The answer should be a single number, the count of lines in this material that contain "orange".

• [DATA EXCERPTS]
+ + +

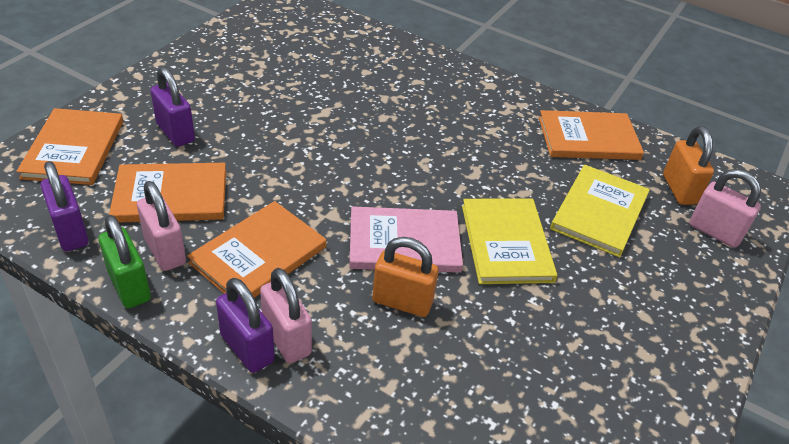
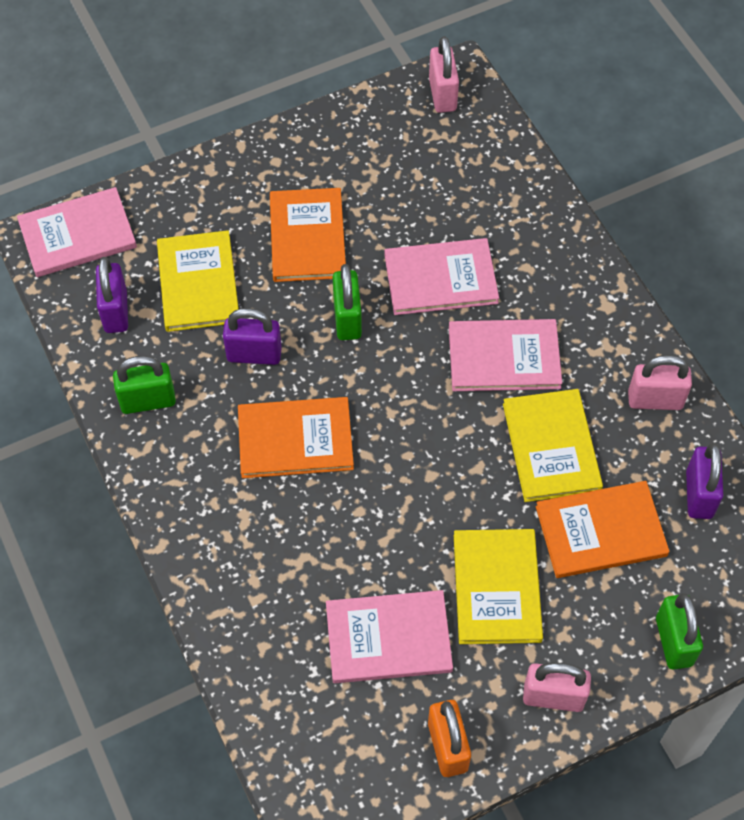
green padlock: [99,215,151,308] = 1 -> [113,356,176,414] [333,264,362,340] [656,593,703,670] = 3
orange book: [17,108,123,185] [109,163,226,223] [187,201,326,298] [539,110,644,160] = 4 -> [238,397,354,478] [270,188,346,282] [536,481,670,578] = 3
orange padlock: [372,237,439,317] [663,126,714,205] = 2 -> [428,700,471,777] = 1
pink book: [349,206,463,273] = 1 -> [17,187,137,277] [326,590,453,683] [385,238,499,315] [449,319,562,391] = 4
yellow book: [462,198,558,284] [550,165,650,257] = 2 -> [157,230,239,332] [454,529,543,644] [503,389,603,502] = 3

+ + +

• [WRITTEN SOLUTION]
2